• Exercise brief
Search the listing for the string "none" and copy every line that contains it.

• Data shown

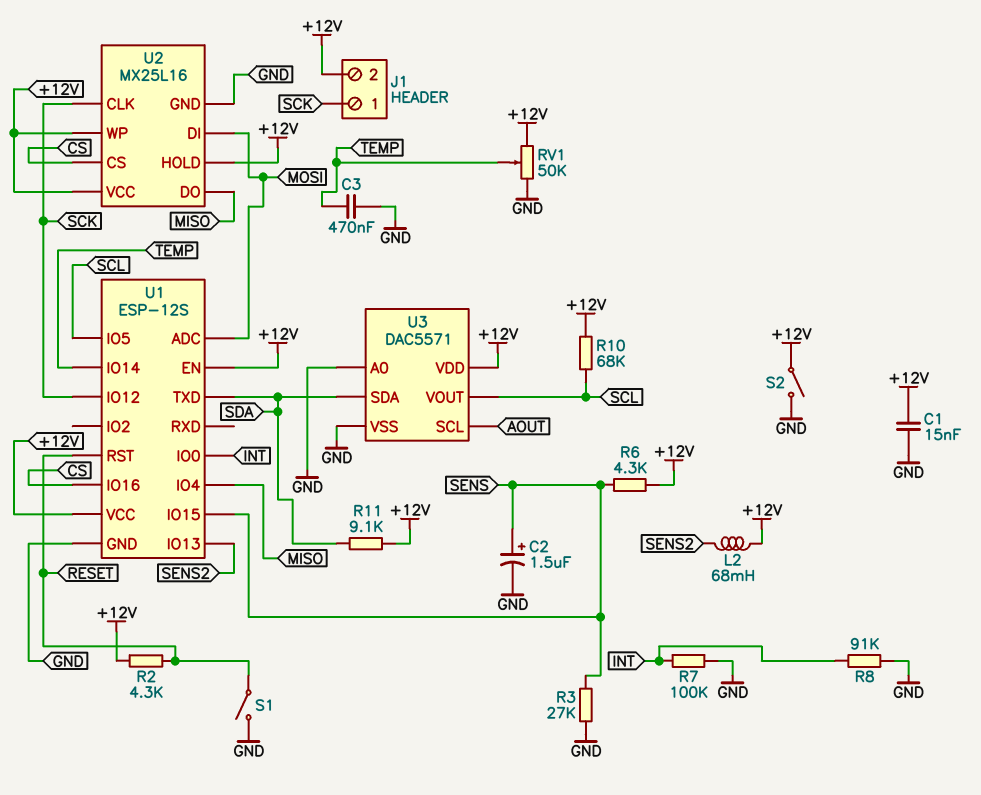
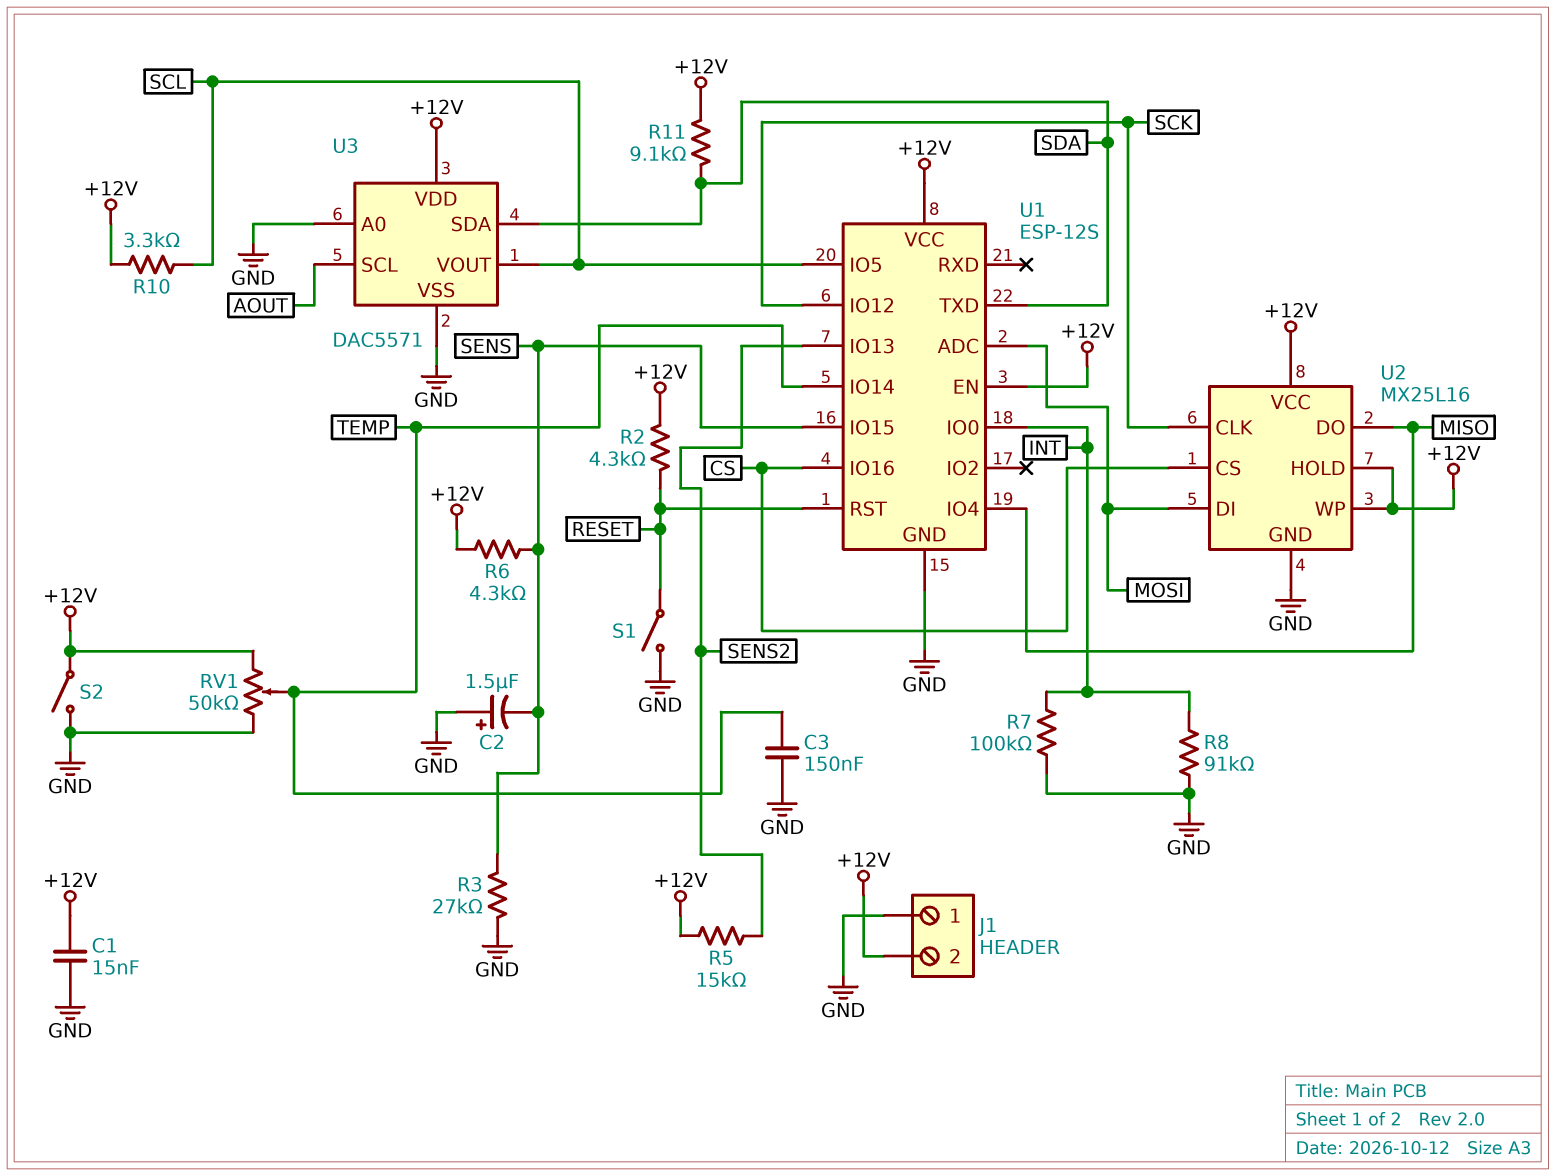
C2: 1.5uF (plus SENS, minus GND) -> 1.5uF (plus GND, minus SENS)
C3: 470nF (GND, TEMP) -> 150nF (GND, TEMP)
J1 pin 1: SCK -> GND
L2: 68mH (+12V, SENS2) -> none
R5: none -> 15k (+12V, SENS2)
R10: 68k (+12V, SCL) -> 3.3k (+12V, SCL)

• Answer to the problem
L2: 68mH (+12V, SENS2) -> none
R5: none -> 15k (+12V, SENS2)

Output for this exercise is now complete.